◆ **INPUT FOR THIS TASK**:
________________________
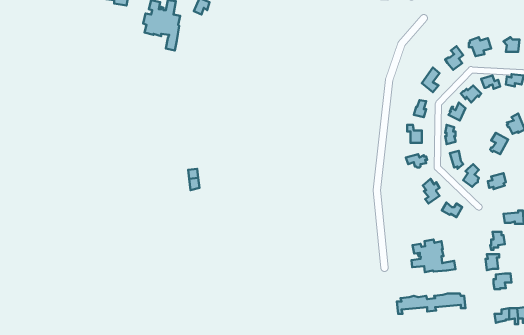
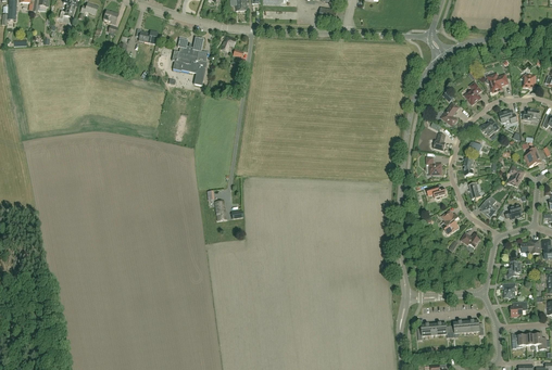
building: [412,240,455,272] -> none

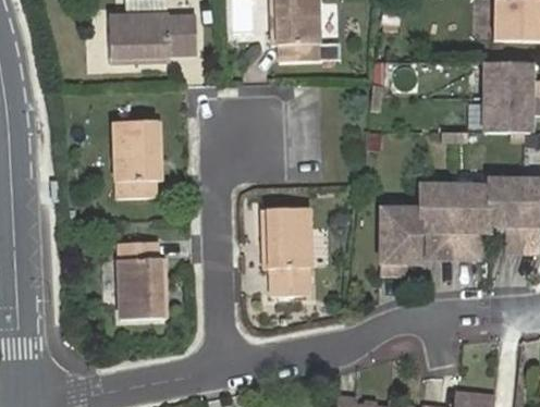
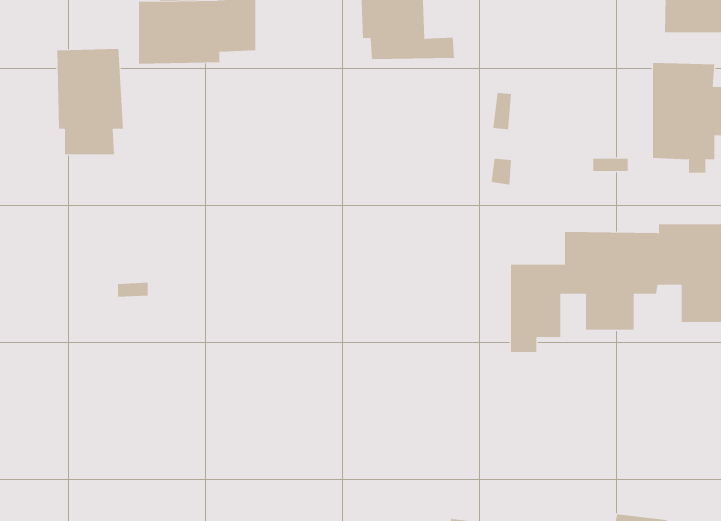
building: [113,121,162,198] -> [57,49,124,155]
building: [268,208,311,296] -> none
building: [119,242,165,318] -> none

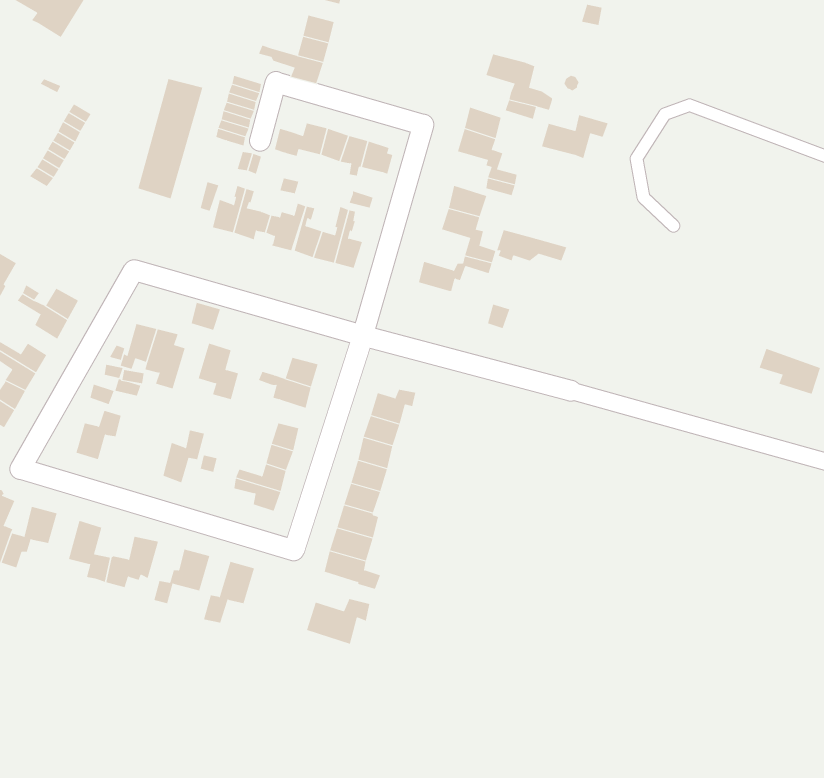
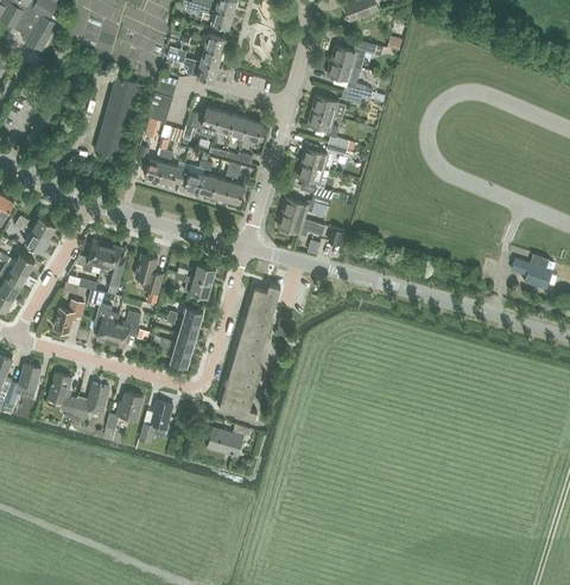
building: [541,114,609,159] -> [331,39,376,69]
building: [496,229,567,261] -> [277,214,324,235]
building: none -> [94,304,118,343]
________________________
◆ **TASK INSTRUCTIONS**: Your answer should hold exactly the lines from the one containing "building: [496,229,567,261] ->" to the last line of the data, both included, and no others.

◆ **ANSWER BOX**:
building: [496,229,567,261] -> [277,214,324,235]
building: none -> [94,304,118,343]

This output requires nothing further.